*** Begin section ***

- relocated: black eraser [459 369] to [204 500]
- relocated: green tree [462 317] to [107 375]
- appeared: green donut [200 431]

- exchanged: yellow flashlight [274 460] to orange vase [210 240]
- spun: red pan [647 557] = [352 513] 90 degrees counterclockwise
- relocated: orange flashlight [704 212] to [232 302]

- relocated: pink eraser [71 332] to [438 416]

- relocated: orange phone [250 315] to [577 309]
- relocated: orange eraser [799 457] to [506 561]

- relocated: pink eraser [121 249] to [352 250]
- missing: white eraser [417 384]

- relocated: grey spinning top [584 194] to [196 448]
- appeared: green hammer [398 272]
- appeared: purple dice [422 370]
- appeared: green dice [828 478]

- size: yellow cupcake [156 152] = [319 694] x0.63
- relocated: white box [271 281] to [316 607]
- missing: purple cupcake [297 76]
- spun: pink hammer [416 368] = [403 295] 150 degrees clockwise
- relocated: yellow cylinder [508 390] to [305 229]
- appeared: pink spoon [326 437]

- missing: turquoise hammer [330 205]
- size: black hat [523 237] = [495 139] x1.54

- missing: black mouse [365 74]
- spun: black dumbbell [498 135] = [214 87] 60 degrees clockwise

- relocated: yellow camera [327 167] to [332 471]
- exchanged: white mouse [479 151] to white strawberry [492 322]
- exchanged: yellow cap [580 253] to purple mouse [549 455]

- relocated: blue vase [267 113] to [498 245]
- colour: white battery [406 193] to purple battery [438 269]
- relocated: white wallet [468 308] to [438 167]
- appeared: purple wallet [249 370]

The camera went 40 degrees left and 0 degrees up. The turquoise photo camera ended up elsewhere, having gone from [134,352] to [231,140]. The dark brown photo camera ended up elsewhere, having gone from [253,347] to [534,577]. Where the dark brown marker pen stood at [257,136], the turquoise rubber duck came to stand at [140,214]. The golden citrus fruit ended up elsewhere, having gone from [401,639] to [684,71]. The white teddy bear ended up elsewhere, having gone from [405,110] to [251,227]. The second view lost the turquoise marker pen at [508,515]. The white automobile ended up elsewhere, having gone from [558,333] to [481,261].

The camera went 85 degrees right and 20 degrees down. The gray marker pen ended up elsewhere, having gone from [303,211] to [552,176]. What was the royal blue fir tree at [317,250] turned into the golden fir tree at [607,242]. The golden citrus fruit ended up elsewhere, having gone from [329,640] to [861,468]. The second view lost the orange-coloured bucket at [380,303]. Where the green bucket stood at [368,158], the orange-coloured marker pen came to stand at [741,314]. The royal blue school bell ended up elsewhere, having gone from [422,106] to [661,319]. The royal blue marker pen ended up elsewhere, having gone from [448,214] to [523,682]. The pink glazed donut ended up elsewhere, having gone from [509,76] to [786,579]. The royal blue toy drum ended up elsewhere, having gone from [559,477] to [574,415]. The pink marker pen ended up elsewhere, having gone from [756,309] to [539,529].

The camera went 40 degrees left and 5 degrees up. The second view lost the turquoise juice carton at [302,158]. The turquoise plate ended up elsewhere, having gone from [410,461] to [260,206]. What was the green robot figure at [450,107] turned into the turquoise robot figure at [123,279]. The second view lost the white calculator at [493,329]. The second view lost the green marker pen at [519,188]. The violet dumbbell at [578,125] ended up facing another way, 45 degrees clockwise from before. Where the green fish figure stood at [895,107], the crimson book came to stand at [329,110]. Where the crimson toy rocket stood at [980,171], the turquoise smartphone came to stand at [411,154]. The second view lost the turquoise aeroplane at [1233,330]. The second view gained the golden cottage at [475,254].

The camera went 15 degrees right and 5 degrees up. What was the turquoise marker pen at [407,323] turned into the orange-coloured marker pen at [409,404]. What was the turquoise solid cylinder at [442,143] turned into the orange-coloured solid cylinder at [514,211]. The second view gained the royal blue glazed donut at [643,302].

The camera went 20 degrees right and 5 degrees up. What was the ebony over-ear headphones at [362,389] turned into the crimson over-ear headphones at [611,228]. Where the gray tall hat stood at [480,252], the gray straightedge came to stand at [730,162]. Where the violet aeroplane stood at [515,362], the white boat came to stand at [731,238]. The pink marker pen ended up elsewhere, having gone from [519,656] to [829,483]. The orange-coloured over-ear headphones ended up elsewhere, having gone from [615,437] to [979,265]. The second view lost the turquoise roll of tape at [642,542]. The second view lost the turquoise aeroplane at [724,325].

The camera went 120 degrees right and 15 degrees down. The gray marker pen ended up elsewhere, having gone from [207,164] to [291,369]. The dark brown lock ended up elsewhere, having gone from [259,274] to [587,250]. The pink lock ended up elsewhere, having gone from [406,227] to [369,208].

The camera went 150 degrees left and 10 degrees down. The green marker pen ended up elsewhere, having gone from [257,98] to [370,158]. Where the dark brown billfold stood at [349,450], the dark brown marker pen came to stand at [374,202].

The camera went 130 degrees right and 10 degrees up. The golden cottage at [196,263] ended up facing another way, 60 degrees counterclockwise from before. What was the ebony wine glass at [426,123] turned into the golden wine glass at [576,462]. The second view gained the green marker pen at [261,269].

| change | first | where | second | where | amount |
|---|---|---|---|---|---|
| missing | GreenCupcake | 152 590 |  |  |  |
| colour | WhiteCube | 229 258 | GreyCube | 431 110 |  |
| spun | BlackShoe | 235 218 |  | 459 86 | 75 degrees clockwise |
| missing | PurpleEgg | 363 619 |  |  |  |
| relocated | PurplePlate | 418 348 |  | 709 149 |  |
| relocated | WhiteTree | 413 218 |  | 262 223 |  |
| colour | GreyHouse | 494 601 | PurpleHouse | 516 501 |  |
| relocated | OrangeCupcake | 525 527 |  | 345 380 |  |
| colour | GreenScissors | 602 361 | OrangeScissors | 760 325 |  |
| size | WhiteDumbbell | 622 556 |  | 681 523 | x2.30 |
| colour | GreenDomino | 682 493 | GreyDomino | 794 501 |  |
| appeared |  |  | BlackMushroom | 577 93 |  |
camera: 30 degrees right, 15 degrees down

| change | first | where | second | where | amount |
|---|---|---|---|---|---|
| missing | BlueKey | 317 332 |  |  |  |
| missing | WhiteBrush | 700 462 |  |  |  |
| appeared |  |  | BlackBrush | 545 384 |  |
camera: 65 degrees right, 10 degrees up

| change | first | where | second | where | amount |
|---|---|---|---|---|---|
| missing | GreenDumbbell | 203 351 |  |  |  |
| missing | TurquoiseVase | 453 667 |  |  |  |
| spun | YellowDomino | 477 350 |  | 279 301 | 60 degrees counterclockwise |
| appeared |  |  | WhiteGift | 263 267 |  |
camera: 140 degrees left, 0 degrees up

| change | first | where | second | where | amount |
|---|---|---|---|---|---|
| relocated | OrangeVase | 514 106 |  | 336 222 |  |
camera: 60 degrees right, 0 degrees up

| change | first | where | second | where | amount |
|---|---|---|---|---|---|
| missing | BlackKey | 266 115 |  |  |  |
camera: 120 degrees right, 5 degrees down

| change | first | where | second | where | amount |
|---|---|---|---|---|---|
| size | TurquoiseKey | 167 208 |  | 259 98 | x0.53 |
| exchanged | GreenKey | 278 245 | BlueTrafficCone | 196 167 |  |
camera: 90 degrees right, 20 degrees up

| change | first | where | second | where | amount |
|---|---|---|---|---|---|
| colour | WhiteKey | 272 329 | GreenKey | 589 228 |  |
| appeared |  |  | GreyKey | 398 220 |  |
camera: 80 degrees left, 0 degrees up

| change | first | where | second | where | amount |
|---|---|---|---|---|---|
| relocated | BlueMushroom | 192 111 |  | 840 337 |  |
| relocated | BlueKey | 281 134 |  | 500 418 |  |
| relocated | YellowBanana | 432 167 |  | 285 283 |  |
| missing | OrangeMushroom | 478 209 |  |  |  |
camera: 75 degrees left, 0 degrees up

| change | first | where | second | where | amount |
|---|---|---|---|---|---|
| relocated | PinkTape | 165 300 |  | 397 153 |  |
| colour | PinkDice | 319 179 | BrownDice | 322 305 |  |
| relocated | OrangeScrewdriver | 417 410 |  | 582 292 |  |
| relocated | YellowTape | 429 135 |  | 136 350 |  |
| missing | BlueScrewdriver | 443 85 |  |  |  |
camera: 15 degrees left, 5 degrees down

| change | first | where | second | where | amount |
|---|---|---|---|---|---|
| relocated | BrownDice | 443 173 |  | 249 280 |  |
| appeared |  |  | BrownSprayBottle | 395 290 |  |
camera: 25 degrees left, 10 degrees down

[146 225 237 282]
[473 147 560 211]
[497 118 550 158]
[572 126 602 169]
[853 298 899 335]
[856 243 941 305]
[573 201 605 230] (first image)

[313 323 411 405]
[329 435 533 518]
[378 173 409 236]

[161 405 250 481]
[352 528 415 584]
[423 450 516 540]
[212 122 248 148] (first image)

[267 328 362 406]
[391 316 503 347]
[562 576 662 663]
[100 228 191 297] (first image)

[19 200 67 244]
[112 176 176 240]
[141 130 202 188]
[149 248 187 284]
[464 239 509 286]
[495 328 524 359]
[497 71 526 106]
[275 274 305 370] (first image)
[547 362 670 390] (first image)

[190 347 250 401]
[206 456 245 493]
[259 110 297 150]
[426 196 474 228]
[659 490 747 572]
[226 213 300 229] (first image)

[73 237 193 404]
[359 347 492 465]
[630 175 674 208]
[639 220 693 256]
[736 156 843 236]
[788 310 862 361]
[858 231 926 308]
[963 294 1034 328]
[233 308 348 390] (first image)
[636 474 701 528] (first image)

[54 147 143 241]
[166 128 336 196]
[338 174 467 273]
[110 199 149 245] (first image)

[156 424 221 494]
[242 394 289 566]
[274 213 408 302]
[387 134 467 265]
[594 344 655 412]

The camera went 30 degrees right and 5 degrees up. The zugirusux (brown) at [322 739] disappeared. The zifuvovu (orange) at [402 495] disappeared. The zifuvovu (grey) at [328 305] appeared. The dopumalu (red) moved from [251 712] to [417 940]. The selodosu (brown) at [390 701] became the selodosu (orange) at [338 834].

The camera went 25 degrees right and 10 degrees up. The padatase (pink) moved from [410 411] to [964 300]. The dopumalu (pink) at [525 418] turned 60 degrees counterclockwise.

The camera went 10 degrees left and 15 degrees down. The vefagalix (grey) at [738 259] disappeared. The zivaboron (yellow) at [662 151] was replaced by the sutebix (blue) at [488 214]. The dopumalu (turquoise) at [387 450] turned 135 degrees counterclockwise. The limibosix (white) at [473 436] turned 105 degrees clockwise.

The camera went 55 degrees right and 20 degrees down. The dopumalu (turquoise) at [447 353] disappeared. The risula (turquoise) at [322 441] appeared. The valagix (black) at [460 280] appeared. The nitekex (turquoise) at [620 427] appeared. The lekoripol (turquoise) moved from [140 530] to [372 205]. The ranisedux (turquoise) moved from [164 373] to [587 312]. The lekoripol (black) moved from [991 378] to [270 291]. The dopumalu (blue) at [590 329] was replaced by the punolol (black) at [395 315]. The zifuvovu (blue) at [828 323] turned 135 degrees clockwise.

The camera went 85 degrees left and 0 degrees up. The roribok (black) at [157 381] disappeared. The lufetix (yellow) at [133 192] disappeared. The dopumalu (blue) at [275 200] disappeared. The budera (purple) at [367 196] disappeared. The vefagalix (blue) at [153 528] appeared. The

*** End section ***

ASSIGNMENT = Look through the material above and print exactly the lines from the one containing "colour | WhiteCube" to the one containing "523 | x2.30 |", both included, and nothing more.

WRITTEN RESPONSE =
| colour | WhiteCube | 229 258 | GreyCube | 431 110 |  |
| spun | BlackShoe | 235 218 |  | 459 86 | 75 degrees clockwise |
| missing | PurpleEgg | 363 619 |  |  |  |
| relocated | PurplePlate | 418 348 |  | 709 149 |  |
| relocated | WhiteTree | 413 218 |  | 262 223 |  |
| colour | GreyHouse | 494 601 | PurpleHouse | 516 501 |  |
| relocated | OrangeCupcake | 525 527 |  | 345 380 |  |
| colour | GreenScissors | 602 361 | OrangeScissors | 760 325 |  |
| size | WhiteDumbbell | 622 556 |  | 681 523 | x2.30 |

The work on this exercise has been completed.